_EXCERPTED RECORDS_:
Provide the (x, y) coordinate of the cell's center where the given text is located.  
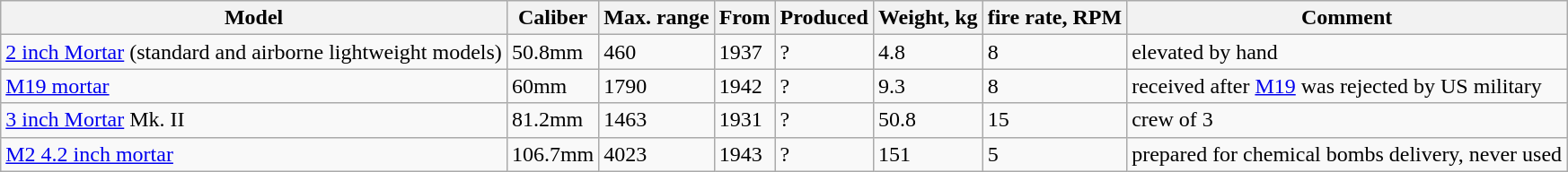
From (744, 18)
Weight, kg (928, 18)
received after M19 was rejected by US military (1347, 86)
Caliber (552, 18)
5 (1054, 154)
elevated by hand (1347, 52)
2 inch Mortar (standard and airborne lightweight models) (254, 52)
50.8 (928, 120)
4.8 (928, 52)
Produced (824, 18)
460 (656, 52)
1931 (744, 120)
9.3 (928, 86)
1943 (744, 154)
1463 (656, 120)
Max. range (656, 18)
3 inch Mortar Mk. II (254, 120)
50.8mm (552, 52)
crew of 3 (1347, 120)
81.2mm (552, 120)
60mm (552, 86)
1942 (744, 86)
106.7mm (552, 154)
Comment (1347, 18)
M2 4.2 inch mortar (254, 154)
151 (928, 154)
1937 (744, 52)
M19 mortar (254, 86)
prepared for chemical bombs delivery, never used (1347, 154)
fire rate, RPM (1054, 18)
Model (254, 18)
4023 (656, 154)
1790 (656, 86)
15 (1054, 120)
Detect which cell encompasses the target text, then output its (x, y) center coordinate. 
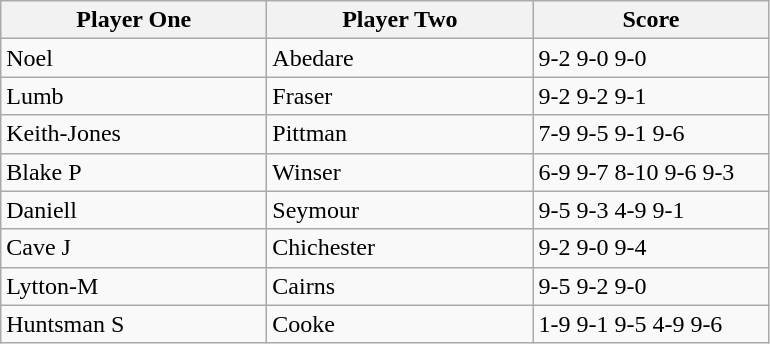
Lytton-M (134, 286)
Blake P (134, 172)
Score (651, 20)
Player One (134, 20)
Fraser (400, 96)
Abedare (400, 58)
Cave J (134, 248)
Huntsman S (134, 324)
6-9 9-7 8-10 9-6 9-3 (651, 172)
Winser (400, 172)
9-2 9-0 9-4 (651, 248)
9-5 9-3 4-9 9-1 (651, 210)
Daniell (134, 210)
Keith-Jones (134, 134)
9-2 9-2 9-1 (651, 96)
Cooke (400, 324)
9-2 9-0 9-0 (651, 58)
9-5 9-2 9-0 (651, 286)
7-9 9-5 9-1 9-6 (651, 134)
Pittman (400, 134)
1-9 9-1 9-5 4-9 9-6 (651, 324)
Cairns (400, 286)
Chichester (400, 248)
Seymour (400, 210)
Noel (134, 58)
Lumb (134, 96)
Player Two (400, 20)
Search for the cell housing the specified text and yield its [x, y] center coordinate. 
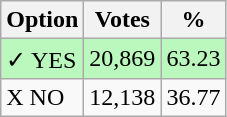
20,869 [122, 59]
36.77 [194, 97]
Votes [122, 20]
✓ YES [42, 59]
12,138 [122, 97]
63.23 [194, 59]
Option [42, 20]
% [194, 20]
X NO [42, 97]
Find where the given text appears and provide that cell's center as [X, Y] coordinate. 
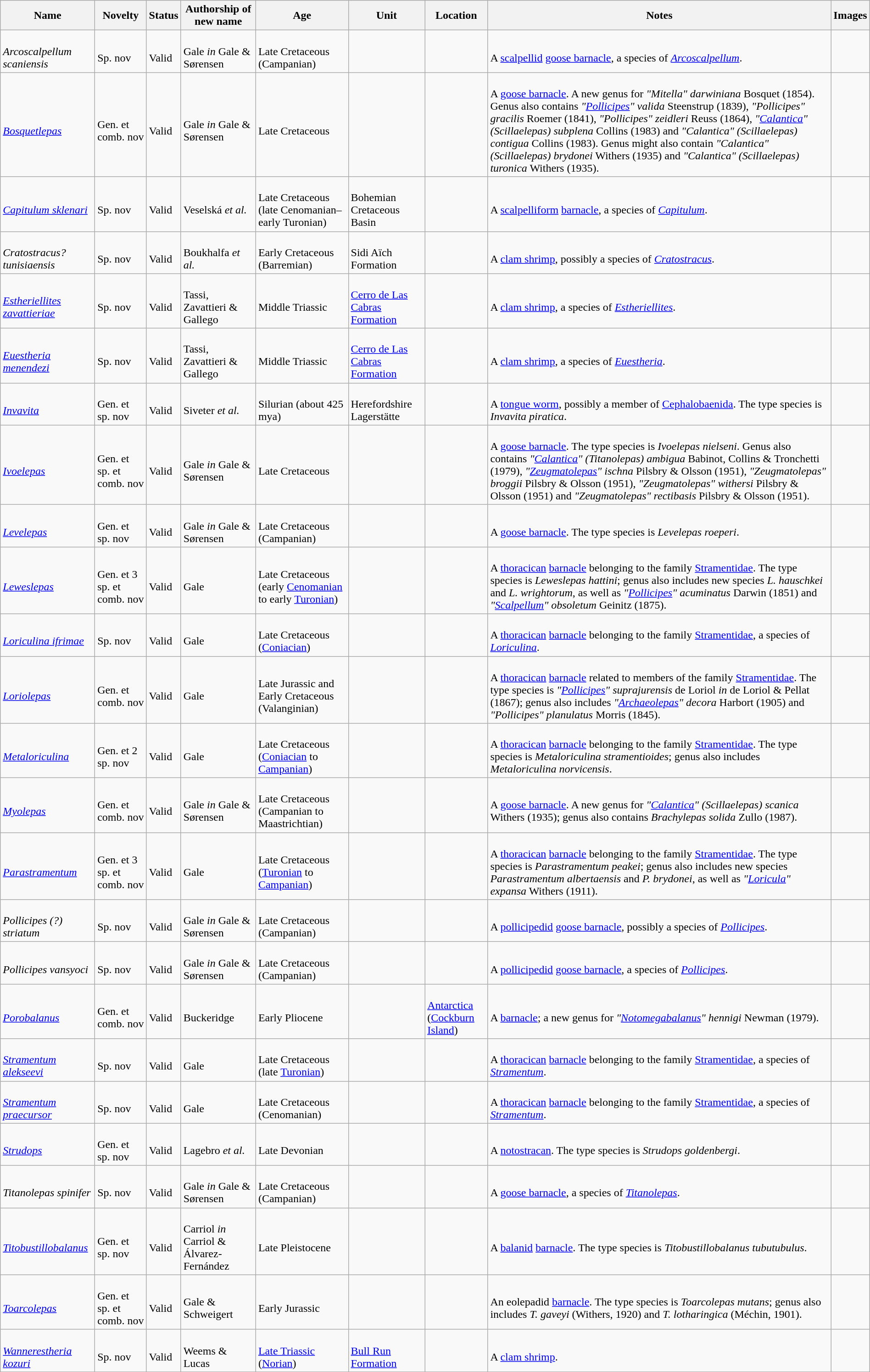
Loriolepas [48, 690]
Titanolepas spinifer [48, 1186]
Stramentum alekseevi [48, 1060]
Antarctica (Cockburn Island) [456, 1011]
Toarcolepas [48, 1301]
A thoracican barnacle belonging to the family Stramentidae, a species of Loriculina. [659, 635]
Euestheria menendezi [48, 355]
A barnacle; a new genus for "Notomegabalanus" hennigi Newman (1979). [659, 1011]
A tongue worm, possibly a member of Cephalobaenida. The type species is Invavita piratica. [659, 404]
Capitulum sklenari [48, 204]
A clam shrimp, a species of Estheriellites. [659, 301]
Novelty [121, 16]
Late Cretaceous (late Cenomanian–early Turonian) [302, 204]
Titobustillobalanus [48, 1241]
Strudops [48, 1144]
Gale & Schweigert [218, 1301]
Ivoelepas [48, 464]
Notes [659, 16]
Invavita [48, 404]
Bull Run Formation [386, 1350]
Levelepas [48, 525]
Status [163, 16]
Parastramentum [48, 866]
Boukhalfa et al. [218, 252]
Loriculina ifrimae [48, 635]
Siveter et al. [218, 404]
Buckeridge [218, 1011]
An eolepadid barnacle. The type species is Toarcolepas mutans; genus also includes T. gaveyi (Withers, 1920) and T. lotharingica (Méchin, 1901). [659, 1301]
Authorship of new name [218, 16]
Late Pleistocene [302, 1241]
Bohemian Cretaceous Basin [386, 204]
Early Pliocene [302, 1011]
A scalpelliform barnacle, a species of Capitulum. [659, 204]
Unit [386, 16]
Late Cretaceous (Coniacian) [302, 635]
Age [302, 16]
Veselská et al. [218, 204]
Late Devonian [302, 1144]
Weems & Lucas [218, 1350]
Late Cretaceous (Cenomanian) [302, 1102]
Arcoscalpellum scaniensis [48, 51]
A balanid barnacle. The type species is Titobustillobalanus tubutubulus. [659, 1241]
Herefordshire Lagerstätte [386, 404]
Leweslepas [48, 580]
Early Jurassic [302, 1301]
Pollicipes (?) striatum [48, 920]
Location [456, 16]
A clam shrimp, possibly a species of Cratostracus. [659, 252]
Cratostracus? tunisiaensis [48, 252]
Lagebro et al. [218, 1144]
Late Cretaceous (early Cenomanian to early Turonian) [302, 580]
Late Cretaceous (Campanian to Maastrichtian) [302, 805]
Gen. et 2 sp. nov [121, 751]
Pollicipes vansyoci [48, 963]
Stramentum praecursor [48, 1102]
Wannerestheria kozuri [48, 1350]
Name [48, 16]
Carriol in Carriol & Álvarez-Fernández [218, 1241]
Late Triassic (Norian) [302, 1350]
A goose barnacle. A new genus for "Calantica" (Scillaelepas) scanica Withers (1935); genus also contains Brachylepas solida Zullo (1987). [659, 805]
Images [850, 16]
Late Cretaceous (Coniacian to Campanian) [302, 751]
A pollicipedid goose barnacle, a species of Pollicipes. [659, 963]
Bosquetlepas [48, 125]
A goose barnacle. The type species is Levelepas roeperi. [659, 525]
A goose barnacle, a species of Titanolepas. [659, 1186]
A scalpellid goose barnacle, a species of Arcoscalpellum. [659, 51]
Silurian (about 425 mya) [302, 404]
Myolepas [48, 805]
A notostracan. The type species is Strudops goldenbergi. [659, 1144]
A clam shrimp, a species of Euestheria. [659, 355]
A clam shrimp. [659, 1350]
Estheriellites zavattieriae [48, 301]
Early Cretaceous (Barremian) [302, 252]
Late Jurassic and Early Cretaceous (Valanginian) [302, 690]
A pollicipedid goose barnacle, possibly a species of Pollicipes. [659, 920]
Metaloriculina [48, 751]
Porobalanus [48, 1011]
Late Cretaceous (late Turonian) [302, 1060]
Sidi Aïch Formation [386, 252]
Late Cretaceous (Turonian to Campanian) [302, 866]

...

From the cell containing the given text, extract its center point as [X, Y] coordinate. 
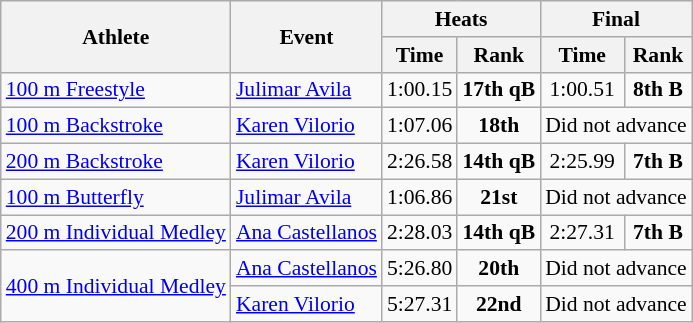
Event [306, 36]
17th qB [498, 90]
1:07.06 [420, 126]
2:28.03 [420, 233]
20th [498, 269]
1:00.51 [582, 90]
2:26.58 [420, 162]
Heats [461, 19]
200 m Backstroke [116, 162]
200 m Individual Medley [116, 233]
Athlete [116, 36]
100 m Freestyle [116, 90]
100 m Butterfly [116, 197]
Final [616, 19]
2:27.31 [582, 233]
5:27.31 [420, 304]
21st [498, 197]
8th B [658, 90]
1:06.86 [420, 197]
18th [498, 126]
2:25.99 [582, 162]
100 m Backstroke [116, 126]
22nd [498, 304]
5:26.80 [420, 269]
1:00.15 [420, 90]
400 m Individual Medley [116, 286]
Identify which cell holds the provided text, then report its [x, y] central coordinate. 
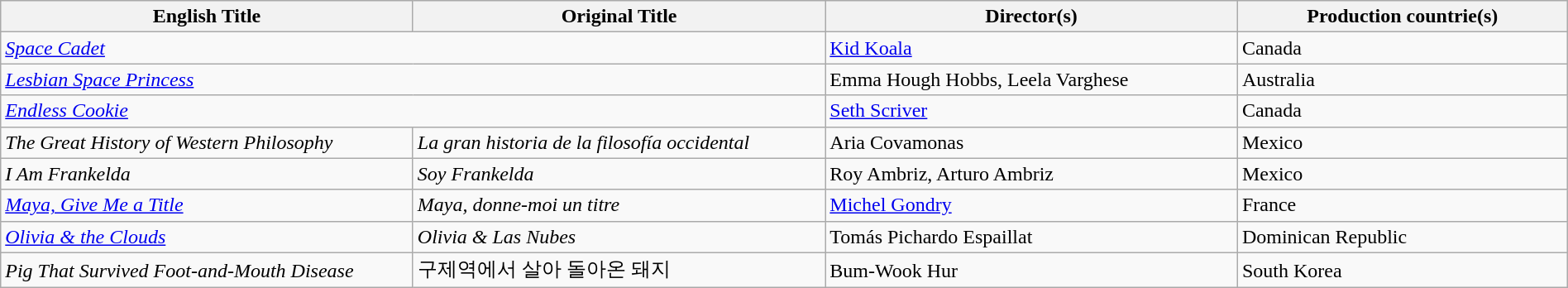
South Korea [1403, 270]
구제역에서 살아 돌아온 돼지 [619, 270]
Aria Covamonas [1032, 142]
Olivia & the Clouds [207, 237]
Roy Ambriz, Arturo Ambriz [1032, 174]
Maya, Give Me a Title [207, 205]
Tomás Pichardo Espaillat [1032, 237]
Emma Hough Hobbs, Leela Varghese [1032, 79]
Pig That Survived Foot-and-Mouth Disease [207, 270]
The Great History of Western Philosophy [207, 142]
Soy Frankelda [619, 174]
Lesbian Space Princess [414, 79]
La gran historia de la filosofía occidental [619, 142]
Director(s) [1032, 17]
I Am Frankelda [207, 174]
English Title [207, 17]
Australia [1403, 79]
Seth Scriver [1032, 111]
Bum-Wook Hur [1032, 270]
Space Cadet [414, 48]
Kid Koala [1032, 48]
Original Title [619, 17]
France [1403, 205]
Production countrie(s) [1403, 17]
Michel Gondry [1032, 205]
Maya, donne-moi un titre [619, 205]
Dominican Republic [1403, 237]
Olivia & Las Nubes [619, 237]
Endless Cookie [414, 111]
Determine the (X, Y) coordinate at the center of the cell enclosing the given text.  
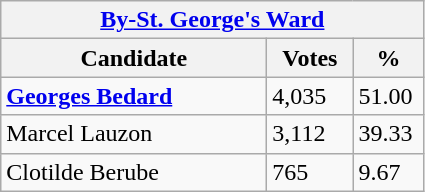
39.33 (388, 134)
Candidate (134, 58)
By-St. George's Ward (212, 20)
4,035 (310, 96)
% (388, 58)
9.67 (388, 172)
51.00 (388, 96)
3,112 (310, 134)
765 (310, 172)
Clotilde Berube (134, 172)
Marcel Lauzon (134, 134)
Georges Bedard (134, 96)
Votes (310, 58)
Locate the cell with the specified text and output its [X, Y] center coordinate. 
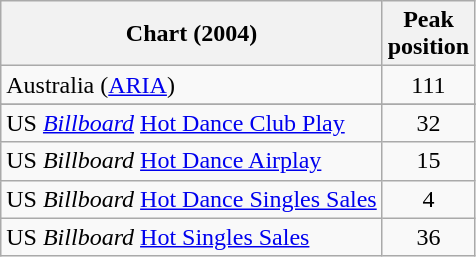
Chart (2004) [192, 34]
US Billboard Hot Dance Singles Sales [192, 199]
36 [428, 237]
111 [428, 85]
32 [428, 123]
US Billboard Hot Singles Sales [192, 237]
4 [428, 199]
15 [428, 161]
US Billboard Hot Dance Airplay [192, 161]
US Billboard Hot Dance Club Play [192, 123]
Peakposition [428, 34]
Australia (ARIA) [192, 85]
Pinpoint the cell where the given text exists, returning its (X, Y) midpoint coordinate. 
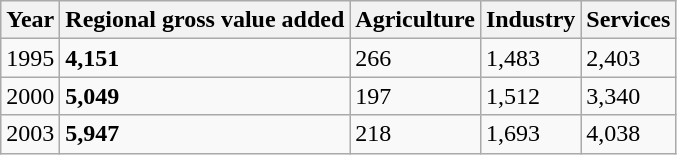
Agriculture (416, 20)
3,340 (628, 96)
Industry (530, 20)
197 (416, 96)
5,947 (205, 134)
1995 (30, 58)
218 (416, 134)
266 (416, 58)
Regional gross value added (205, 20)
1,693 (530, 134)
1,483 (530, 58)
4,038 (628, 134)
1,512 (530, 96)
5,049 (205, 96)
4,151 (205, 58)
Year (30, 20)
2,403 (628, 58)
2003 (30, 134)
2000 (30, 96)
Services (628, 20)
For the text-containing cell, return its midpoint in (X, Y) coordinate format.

==

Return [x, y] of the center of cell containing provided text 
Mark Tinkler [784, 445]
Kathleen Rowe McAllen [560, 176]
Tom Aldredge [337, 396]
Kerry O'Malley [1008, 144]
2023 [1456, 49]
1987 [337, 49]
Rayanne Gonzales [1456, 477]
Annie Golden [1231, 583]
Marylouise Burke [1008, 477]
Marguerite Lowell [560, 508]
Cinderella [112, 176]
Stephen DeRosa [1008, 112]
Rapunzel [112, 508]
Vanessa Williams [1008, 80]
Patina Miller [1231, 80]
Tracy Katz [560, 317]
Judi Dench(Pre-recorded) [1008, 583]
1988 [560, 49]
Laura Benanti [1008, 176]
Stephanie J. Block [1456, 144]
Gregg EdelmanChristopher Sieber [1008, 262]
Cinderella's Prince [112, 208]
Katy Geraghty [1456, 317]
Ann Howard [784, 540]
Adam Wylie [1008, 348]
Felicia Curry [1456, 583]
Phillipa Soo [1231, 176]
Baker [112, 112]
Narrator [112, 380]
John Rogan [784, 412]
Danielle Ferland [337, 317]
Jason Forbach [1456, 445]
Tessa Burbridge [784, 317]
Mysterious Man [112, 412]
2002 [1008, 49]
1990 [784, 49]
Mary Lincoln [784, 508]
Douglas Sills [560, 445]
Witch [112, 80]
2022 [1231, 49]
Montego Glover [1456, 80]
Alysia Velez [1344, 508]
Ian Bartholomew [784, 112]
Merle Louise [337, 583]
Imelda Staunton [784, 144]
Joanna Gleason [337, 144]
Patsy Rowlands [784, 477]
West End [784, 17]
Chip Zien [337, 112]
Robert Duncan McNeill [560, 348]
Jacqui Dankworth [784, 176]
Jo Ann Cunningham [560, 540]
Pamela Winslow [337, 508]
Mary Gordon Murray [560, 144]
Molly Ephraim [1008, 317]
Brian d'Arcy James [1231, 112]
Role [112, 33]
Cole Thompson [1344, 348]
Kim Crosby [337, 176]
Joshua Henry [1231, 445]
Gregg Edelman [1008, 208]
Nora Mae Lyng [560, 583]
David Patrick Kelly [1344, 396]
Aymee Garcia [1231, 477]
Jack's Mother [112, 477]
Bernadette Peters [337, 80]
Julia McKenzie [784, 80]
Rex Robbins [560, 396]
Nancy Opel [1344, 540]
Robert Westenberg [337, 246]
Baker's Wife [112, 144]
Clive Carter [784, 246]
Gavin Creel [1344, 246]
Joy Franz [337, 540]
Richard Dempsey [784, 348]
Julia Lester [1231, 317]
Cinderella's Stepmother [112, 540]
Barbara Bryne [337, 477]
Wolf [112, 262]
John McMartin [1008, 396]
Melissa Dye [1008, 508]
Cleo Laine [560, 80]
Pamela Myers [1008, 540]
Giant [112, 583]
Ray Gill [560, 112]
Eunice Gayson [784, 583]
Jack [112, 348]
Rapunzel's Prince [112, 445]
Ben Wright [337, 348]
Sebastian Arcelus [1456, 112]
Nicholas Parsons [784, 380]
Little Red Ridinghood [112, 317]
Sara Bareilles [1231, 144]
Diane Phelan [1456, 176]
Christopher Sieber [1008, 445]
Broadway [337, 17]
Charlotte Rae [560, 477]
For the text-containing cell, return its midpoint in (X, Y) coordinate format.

_WHAT THE TASK ASKS_: Reproduce verbatim the lines of the material starting at the line containing "20,869 [122, 59]" and ending at the line containing "Find where the", both included.

_OUTPUT FOR THIS TASK_:
20,869 [122, 59]
36.77 [194, 97]
Votes [122, 20]
✓ YES [42, 59]
12,138 [122, 97]
63.23 [194, 59]
Option [42, 20]
% [194, 20]
X NO [42, 97]
Find where the given text appears and provide that cell's center as [X, Y] coordinate. 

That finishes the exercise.